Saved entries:
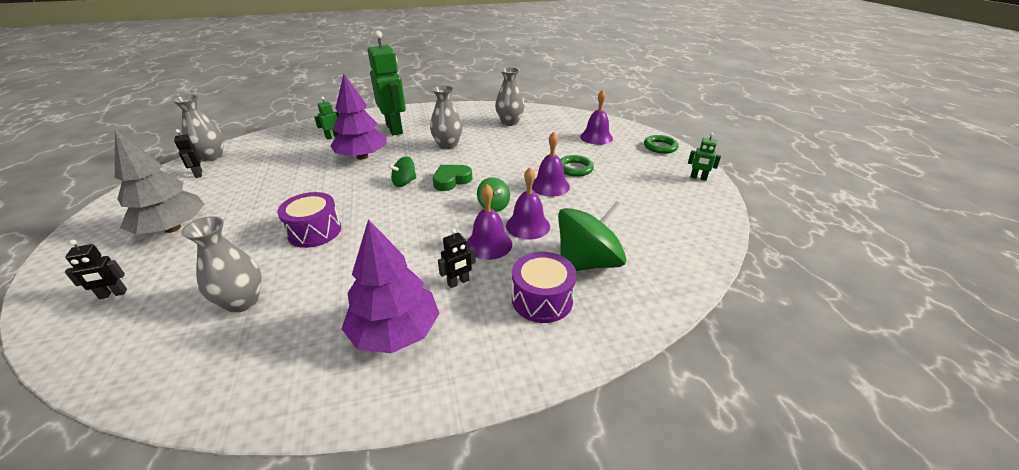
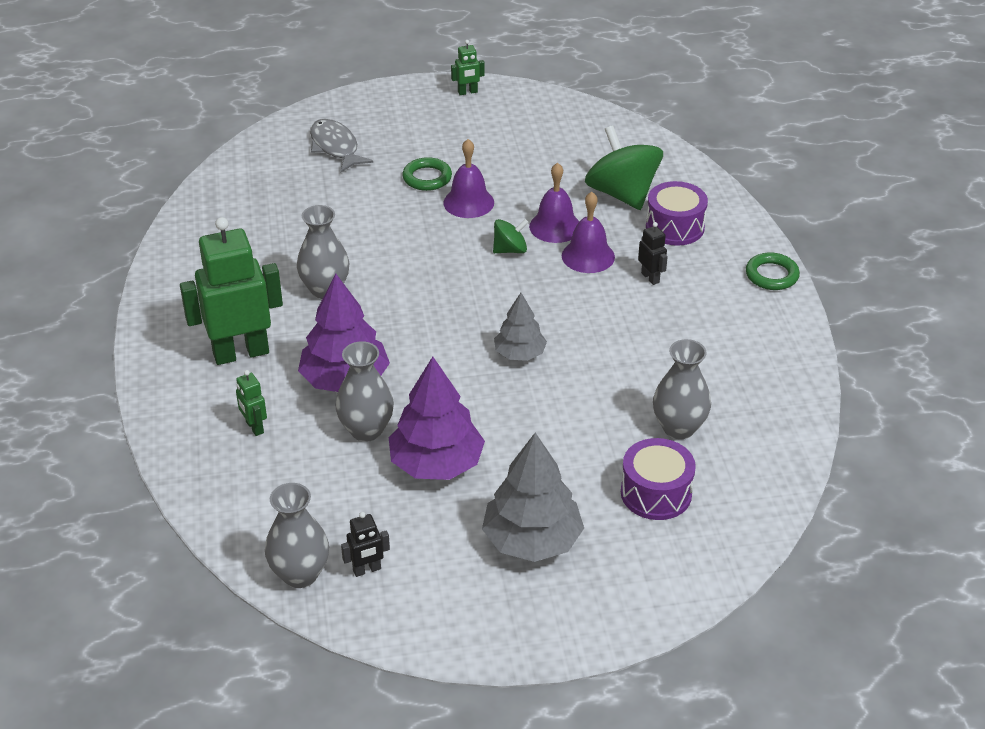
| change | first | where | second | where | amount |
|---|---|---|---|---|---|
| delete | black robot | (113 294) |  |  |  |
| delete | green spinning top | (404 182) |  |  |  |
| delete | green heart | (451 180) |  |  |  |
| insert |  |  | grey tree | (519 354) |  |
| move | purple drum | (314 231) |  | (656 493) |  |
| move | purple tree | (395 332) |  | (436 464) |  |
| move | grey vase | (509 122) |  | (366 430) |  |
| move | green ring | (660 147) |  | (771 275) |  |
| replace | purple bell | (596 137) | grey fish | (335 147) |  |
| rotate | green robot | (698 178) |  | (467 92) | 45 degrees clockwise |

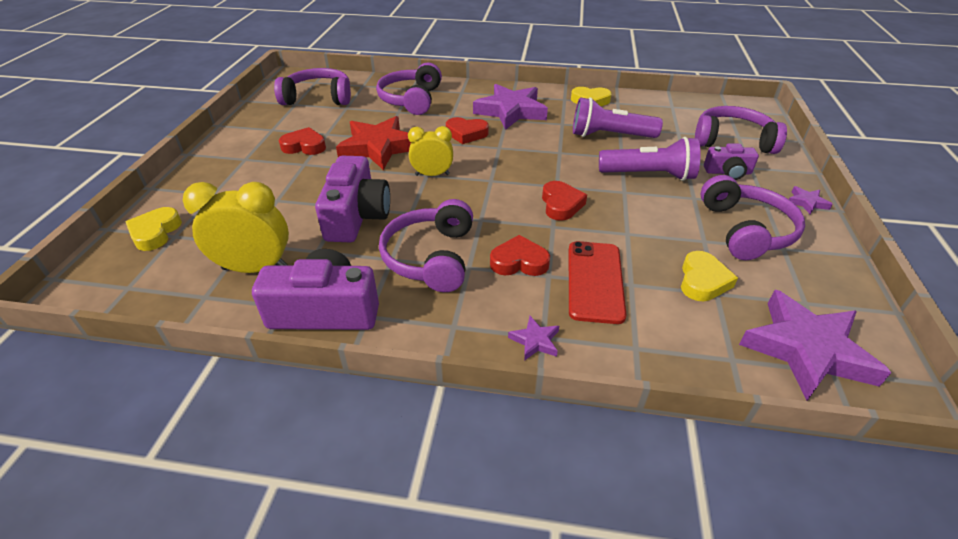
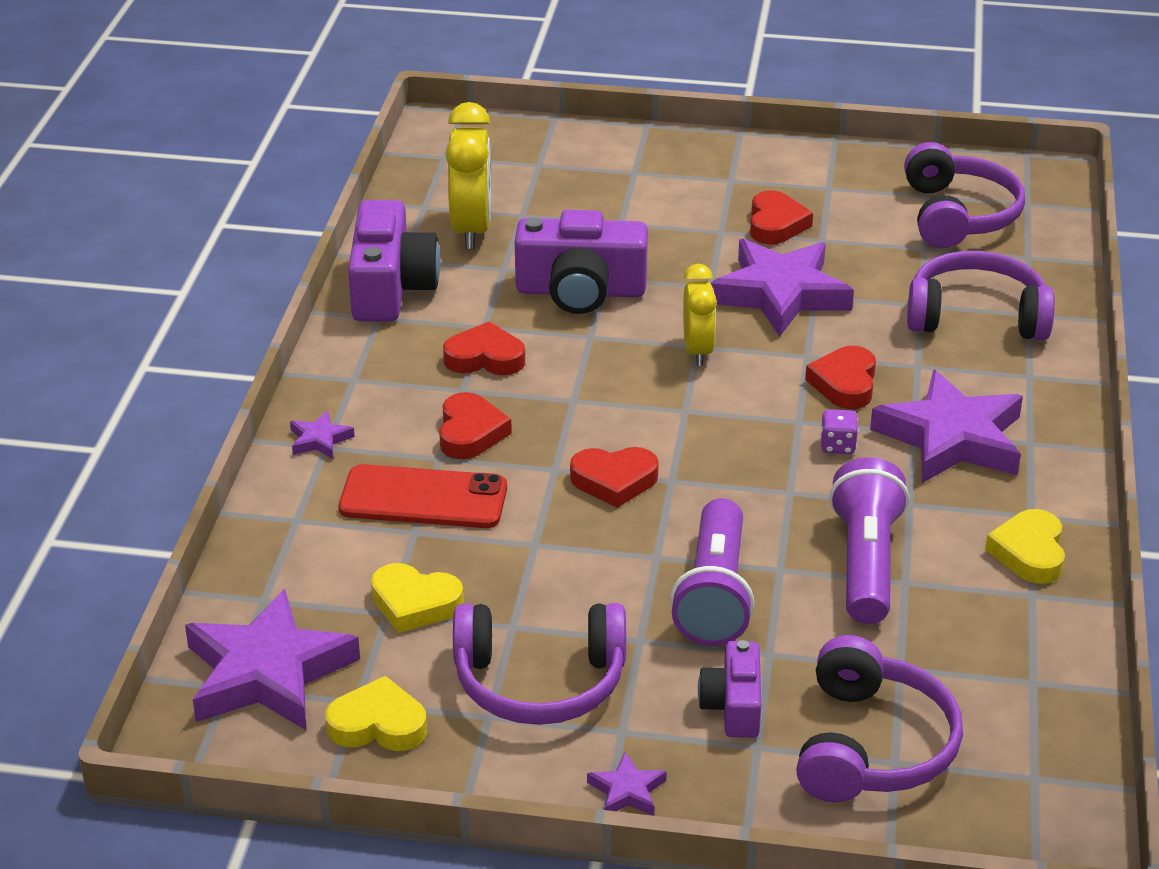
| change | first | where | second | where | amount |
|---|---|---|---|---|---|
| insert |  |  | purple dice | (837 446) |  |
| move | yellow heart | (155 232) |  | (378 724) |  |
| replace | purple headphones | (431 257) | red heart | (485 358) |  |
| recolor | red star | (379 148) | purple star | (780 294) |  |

--

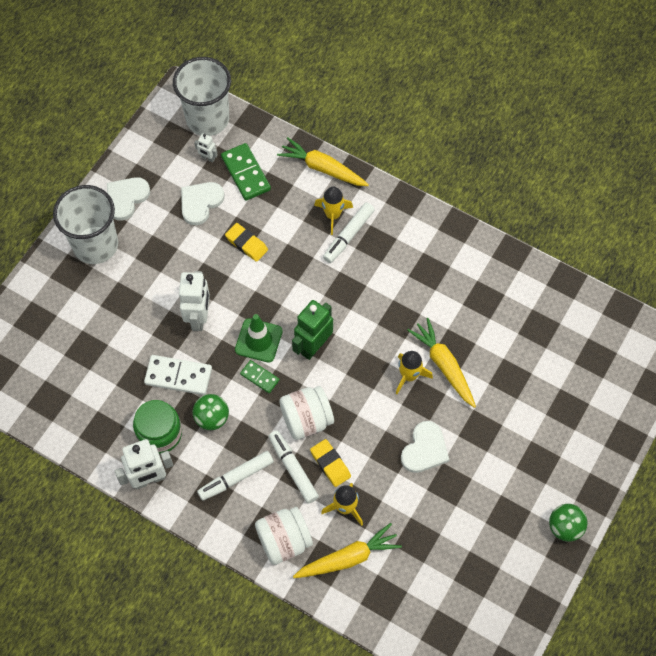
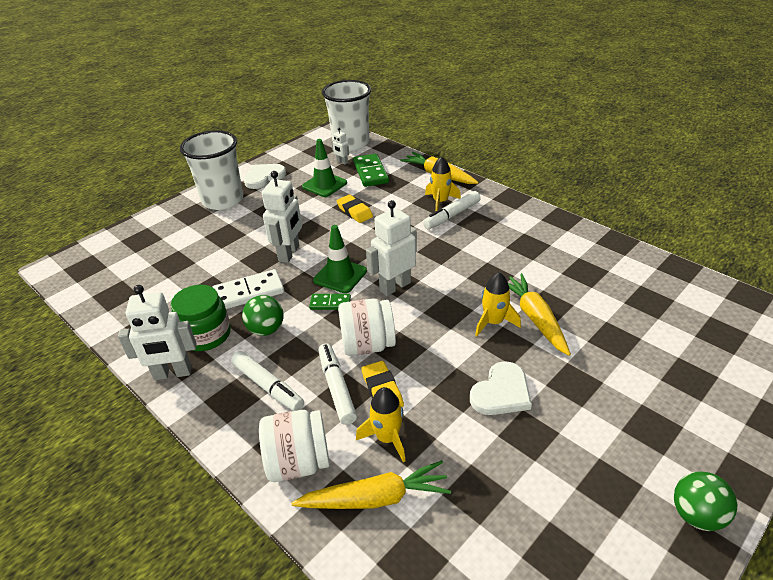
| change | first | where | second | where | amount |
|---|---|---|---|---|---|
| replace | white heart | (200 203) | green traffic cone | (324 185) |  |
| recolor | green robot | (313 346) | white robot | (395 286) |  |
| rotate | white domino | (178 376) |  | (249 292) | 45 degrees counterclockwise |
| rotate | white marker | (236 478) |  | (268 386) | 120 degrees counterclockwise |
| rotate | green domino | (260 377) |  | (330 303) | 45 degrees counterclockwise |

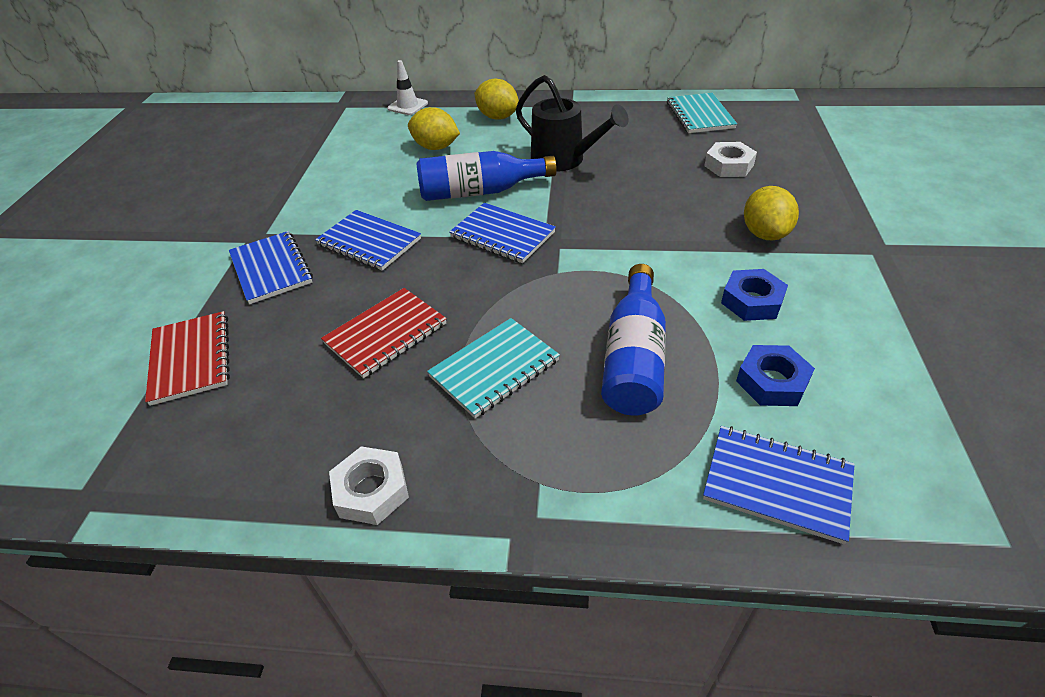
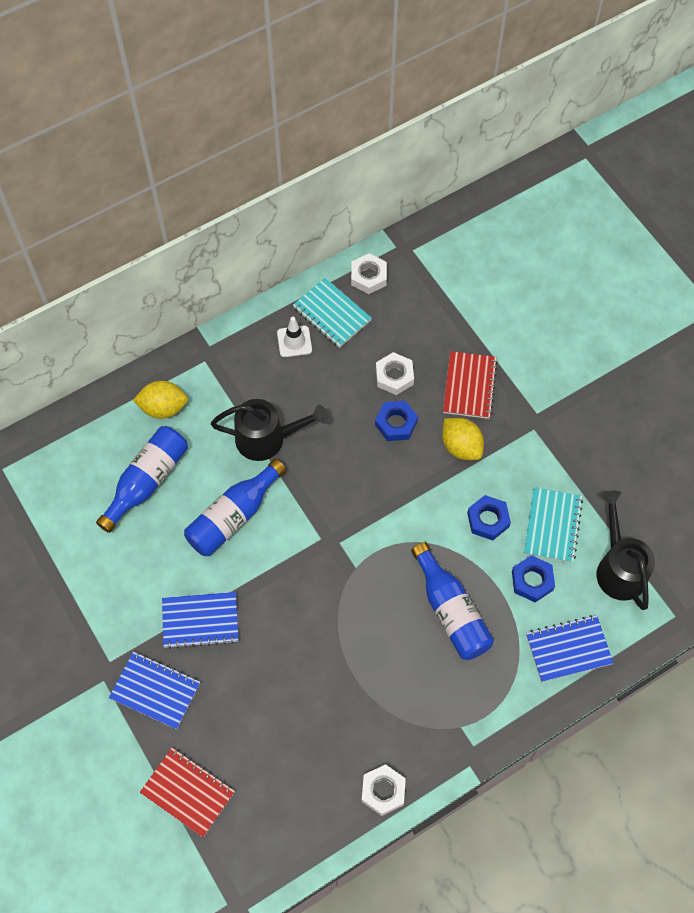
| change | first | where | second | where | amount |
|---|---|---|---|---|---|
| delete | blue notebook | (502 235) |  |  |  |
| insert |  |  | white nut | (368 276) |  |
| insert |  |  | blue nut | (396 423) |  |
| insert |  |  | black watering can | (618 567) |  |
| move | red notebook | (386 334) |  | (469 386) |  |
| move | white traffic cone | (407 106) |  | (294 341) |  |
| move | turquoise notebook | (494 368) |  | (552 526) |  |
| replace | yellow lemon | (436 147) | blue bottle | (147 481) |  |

---

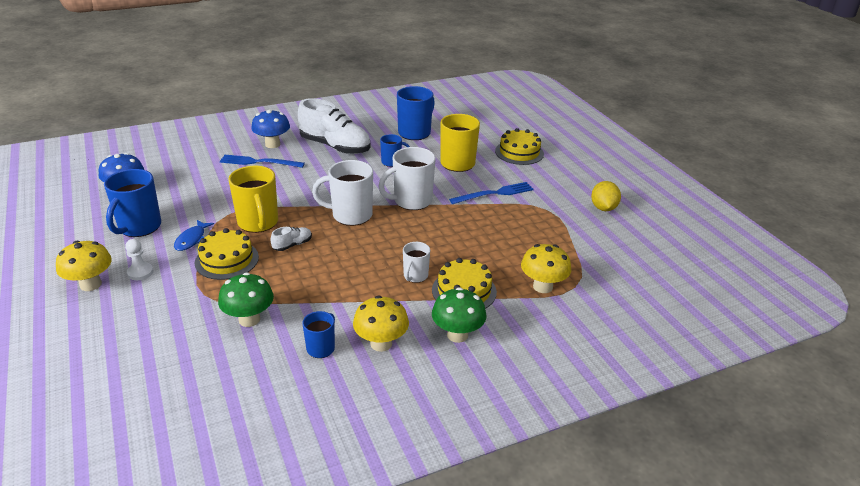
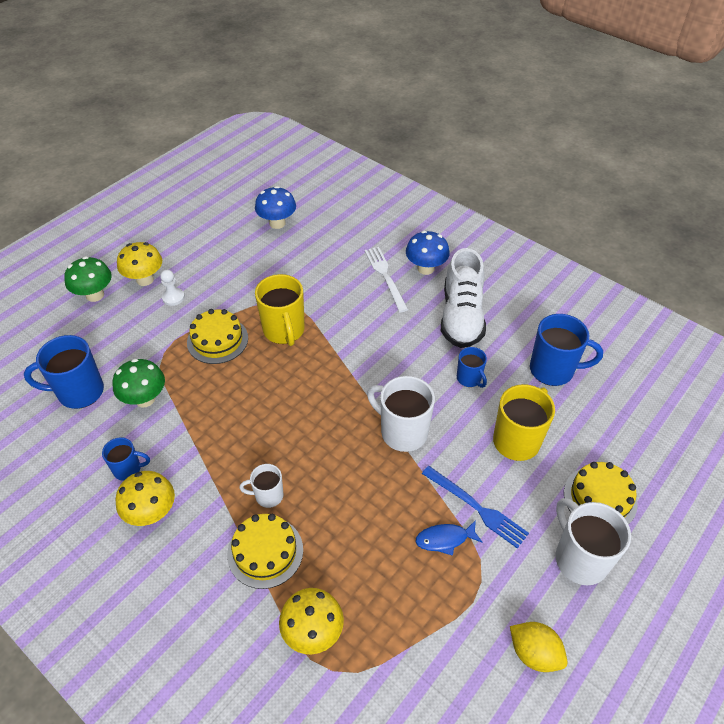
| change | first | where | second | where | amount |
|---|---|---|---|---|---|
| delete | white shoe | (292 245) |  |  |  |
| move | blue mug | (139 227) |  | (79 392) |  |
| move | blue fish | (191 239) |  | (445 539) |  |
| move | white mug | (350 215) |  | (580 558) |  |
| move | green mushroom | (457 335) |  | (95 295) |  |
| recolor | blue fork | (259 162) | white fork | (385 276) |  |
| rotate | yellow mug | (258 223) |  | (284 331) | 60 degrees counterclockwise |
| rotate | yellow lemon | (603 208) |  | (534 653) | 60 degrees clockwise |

(Task instructions):
Please output exactly the lines between the one holding "green ring |" and the one holding "purple bell |" in the records above, inclusive, and nothing more.

(Written answer):
| move | green ring | (660 147) |  | (771 275) |  |
| replace | purple bell | (596 137) | grey fish | (335 147) |  |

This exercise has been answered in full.